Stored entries

========

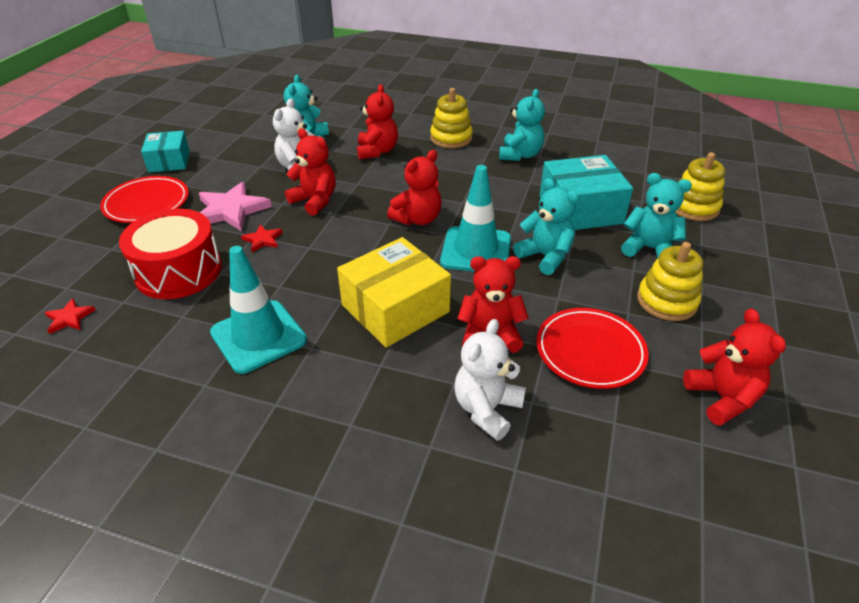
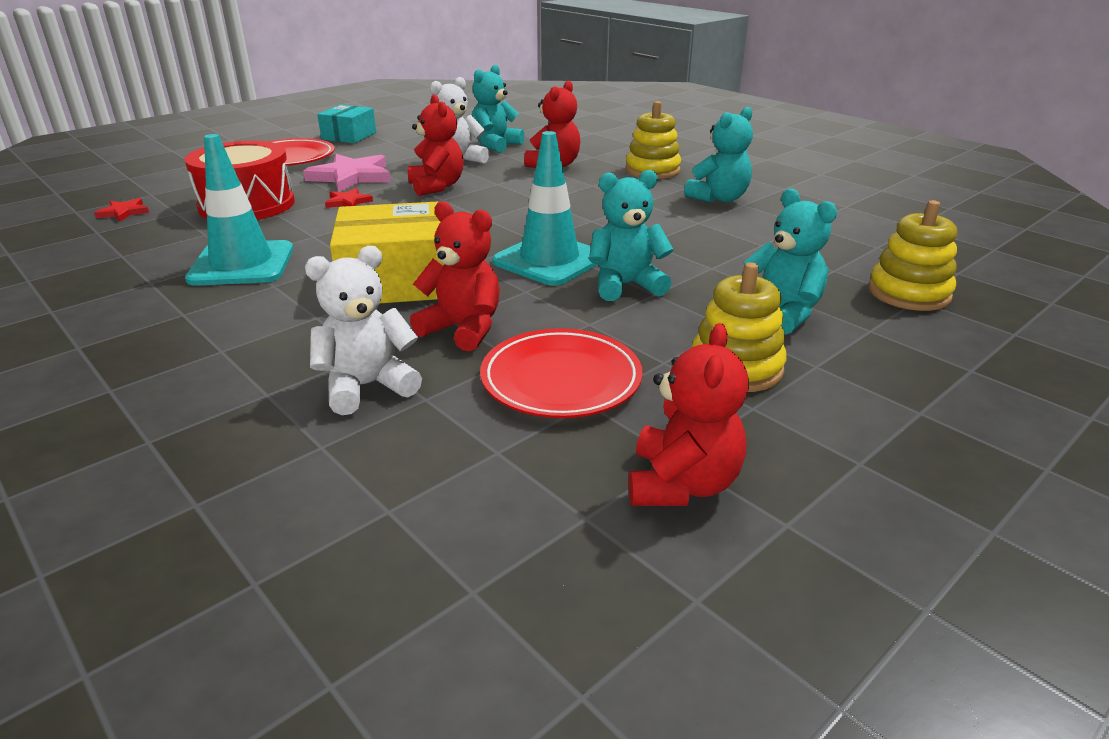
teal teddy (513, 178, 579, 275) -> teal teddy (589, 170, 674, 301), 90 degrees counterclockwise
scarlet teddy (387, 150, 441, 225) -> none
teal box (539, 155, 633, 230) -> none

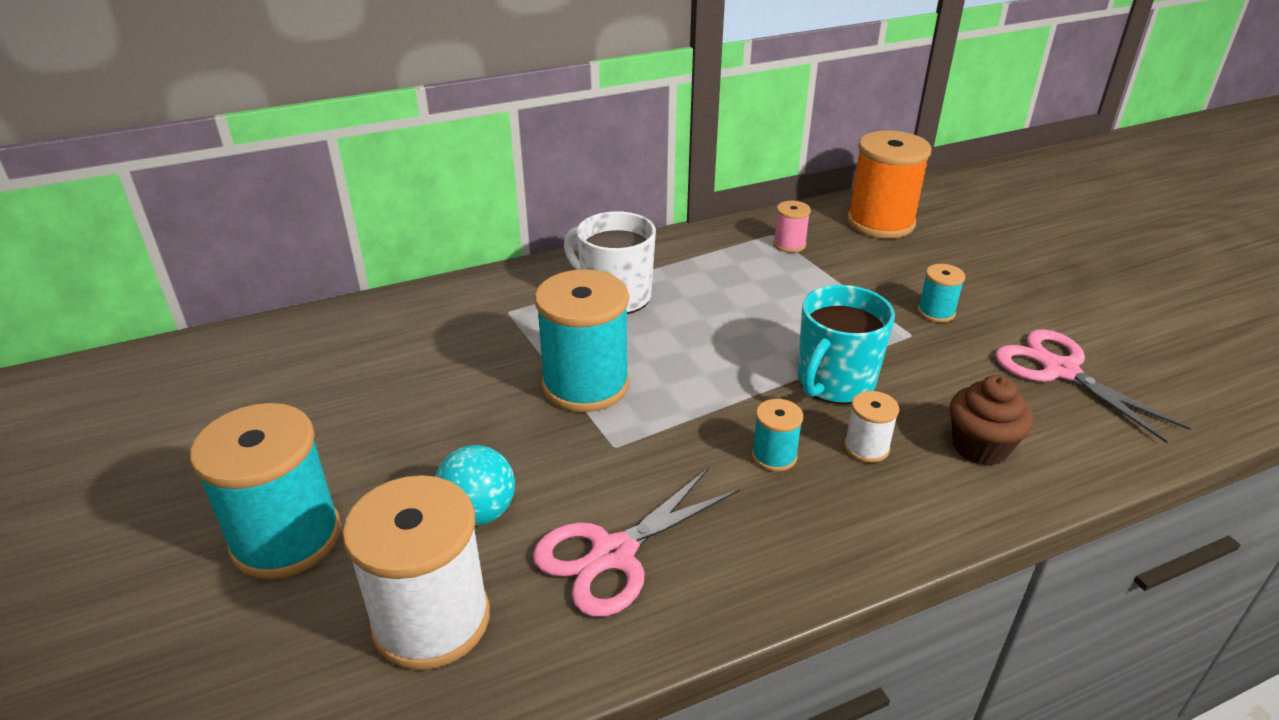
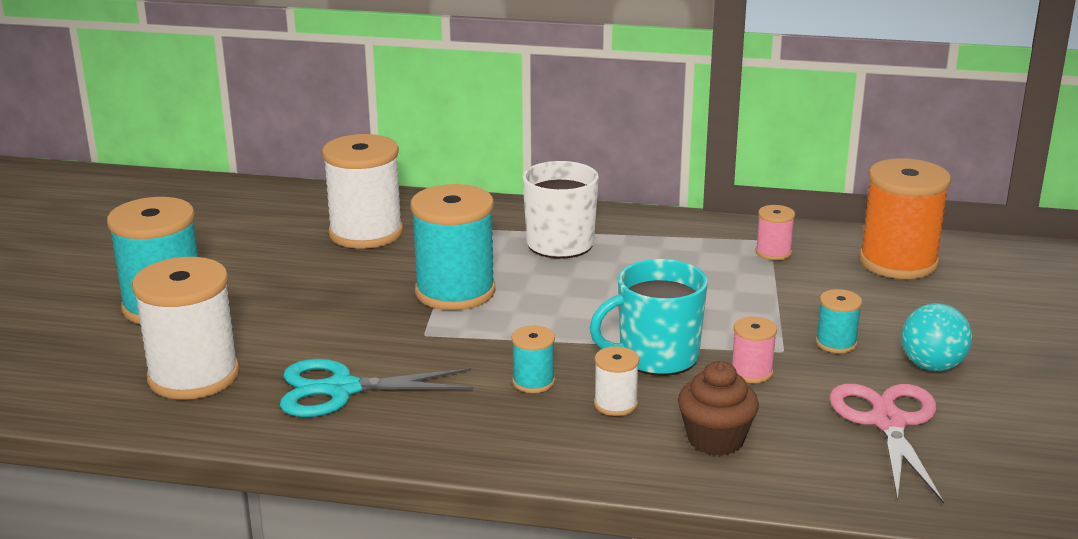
rose-pink pair of scissors (533, 467, 740, 617) -> teal pair of scissors (280, 359, 473, 417)
none -> snow-white reel of thread (322, 134, 403, 249)
none -> rose-pink reel of thread (732, 316, 777, 383)
teal sphere (435, 445, 515, 526) -> teal sphere (901, 303, 972, 371), shifted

========

Work request:
Repeat every line above precisely; pictures do not belong in the copy.

Response:
teal teddy (513, 178, 579, 275) -> teal teddy (589, 170, 674, 301), 90 degrees counterclockwise
scarlet teddy (387, 150, 441, 225) -> none
teal box (539, 155, 633, 230) -> none

rose-pink pair of scissors (533, 467, 740, 617) -> teal pair of scissors (280, 359, 473, 417)
none -> snow-white reel of thread (322, 134, 403, 249)
none -> rose-pink reel of thread (732, 316, 777, 383)
teal sphere (435, 445, 515, 526) -> teal sphere (901, 303, 972, 371), shifted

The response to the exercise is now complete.